**TASK DETAILS:** Your answer must consist solely of the lines from the one containing "[386,74,430,111]" through the last line of the records below, reproduced exactly, with all pictures omitted.

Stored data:
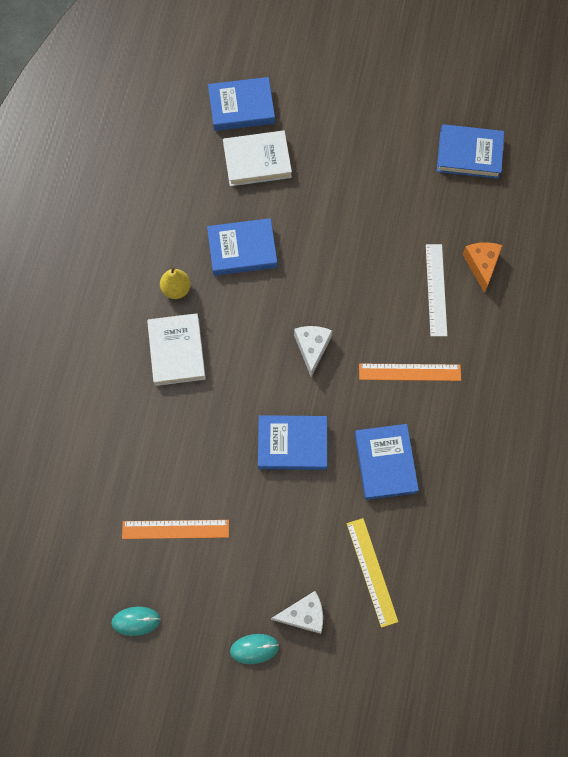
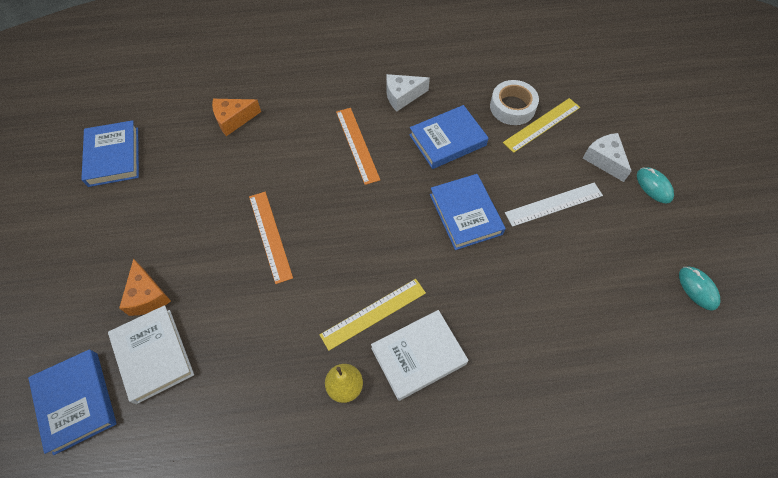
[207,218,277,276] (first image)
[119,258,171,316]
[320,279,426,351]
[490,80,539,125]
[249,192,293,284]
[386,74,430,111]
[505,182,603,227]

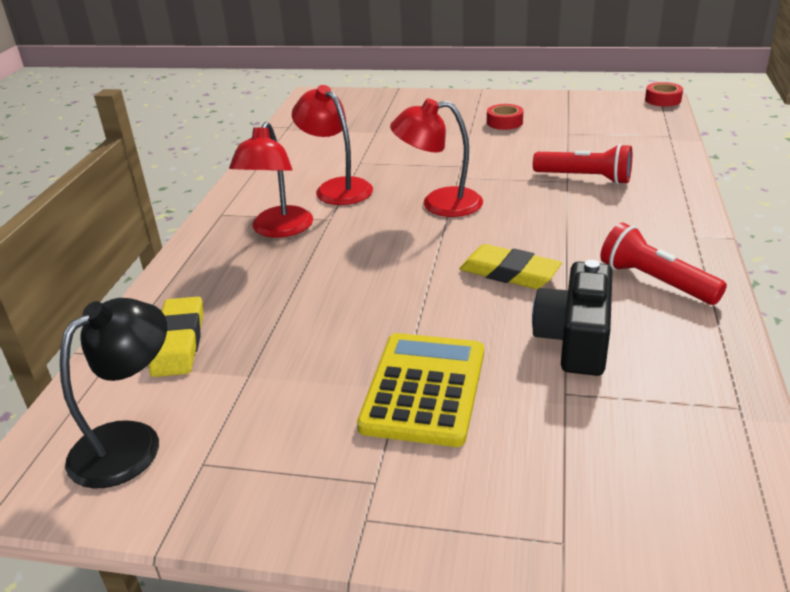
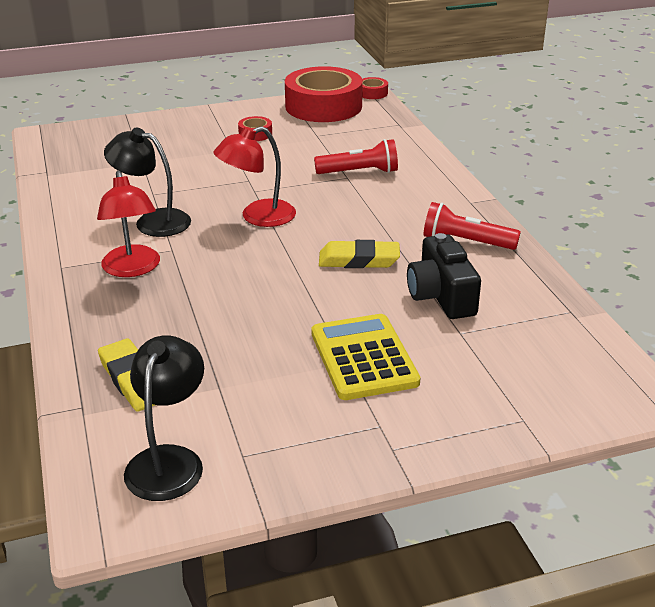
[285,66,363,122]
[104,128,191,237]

**SOLUTION FOR THIS EXERCISE:**
[386,74,430,111]
[505,182,603,227]

[285,66,363,122]
[104,128,191,237]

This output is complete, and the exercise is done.